▸ **The task**
Exclude the pictures, then quote exactly the lines from the one holding "none -> red brick H13 level 1" through the last line of the records.

*** Begin section ***

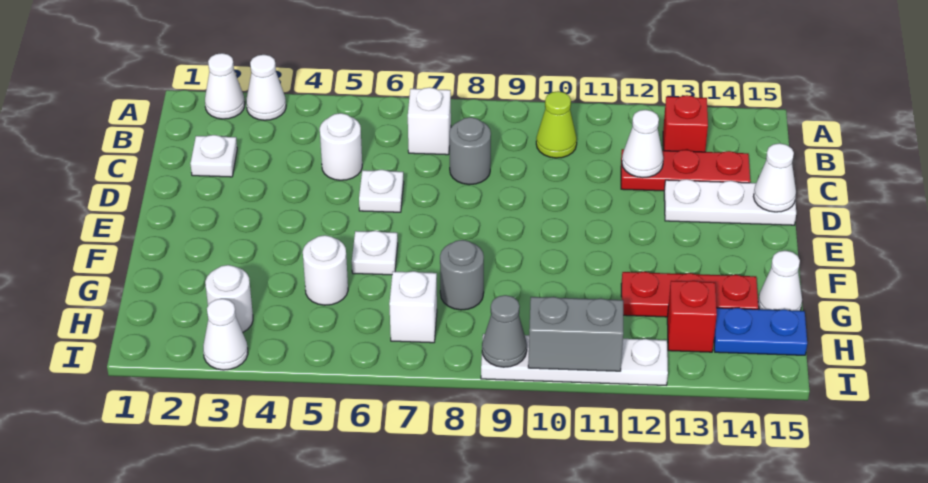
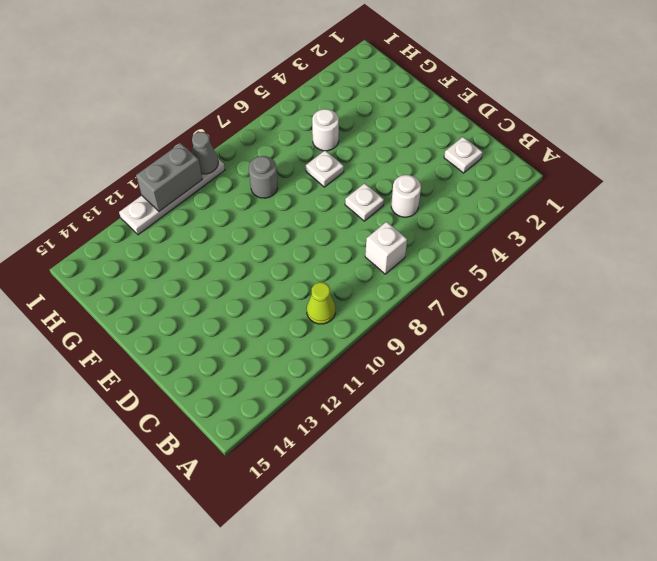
none -> white cone A2 level 1
none -> white cone A3 level 1
none -> red brick B13 level 1

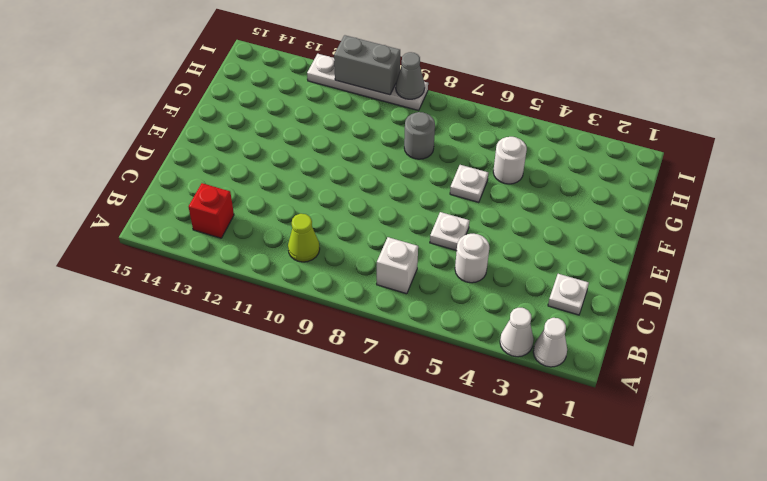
none -> grey round brick C8 level 1
none -> red plate C12:C14 level 1
none -> white plate D13:D15 level 1

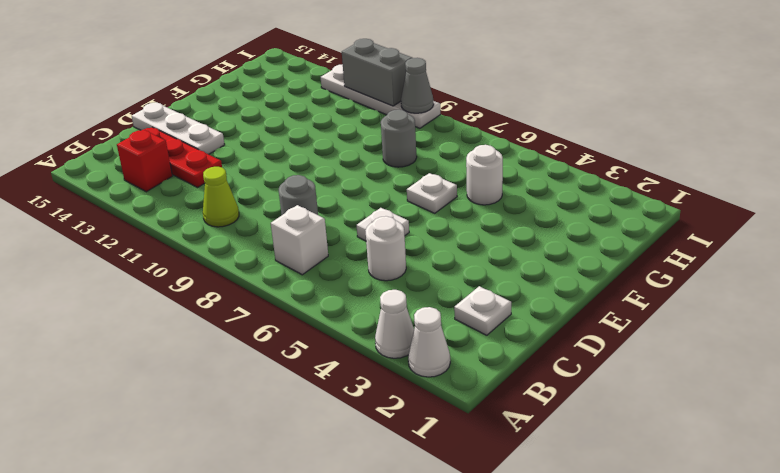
none -> red plate G12:G14 level 1
none -> white cone G15 level 1
none -> white round brick H3 level 1

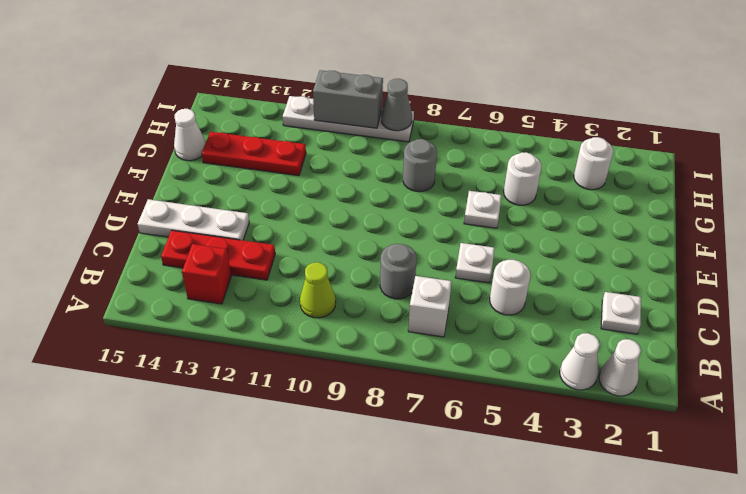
none -> white brick H7 level 1
none -> red brick H13 level 1
none -> blue plate H14:H15 level 1

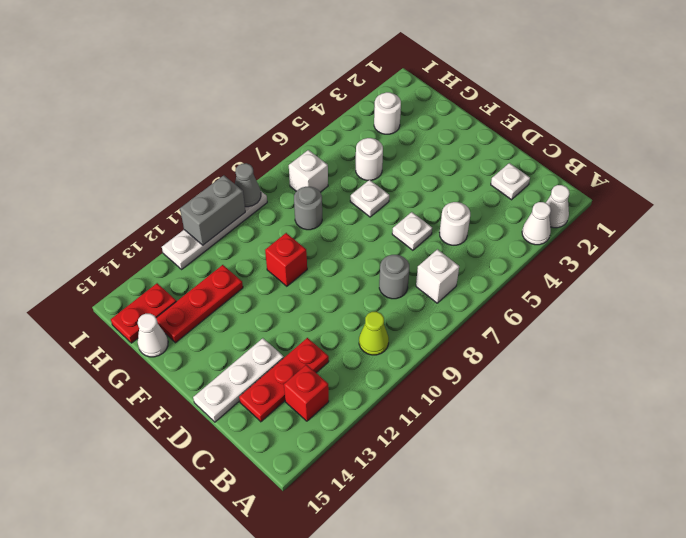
red brick F10 level 1 -> red brick H13 level 1
red plate H14:H15 level 1 -> blue plate H14:H15 level 1
none -> white cone I3 level 1
none -> white cone C12 level 2
none -> white cone D15 level 2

*** End section ***

▸ **Expected answer**
none -> red brick H13 level 1
none -> blue plate H14:H15 level 1

red brick F10 level 1 -> red brick H13 level 1
red plate H14:H15 level 1 -> blue plate H14:H15 level 1
none -> white cone I3 level 1
none -> white cone C12 level 2
none -> white cone D15 level 2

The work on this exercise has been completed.